-- DIRECTIONS FOR THIS TASK --
Only what runs from the line with "move | rose-pink" to the final line of the records below should be given again, word for word.

Top of RECORDED INFORMATION

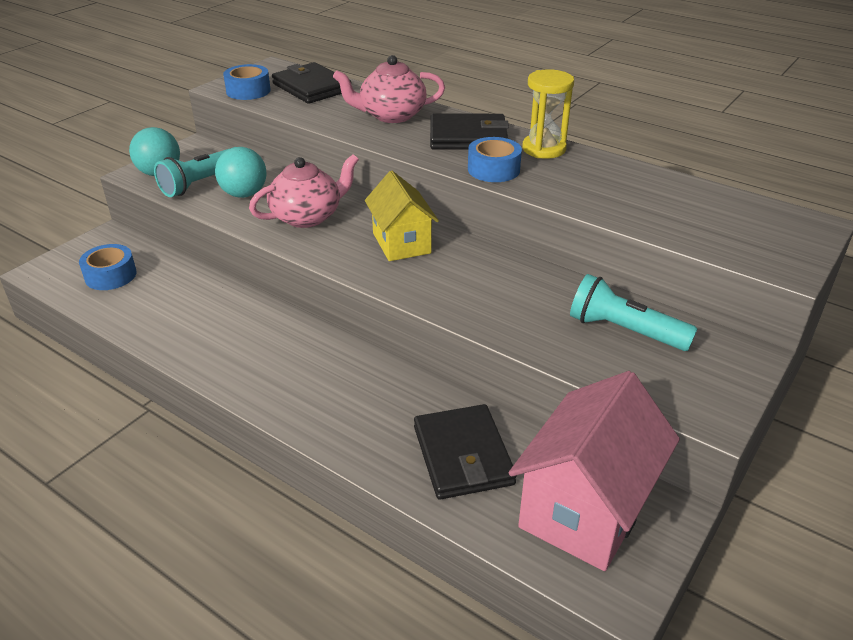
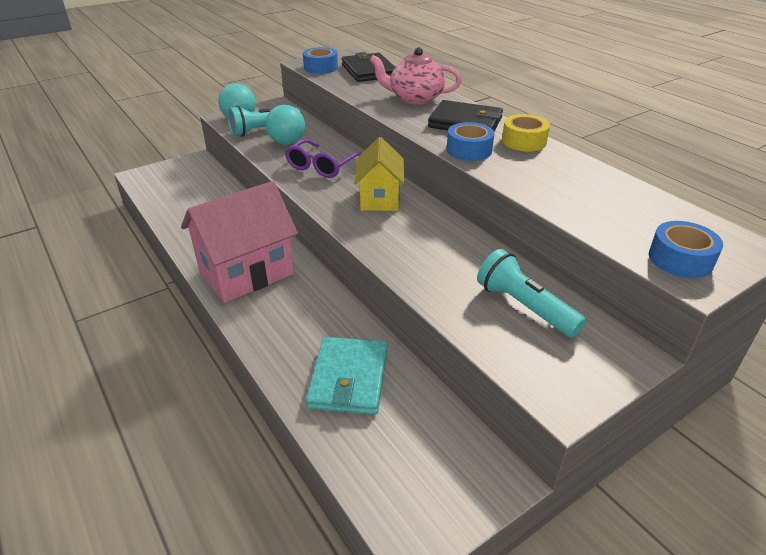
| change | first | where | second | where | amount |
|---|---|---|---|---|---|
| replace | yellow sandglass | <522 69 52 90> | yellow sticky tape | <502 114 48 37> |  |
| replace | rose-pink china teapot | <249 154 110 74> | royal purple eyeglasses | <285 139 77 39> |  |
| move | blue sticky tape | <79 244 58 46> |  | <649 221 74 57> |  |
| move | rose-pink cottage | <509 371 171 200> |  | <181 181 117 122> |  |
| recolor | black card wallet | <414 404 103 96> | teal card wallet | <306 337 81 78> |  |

Bottom of RECORDED INFORMATION

-- YOUR RESPONSE --
| move | rose-pink cottage | <509 371 171 200> |  | <181 181 117 122> |  |
| recolor | black card wallet | <414 404 103 96> | teal card wallet | <306 337 81 78> |  |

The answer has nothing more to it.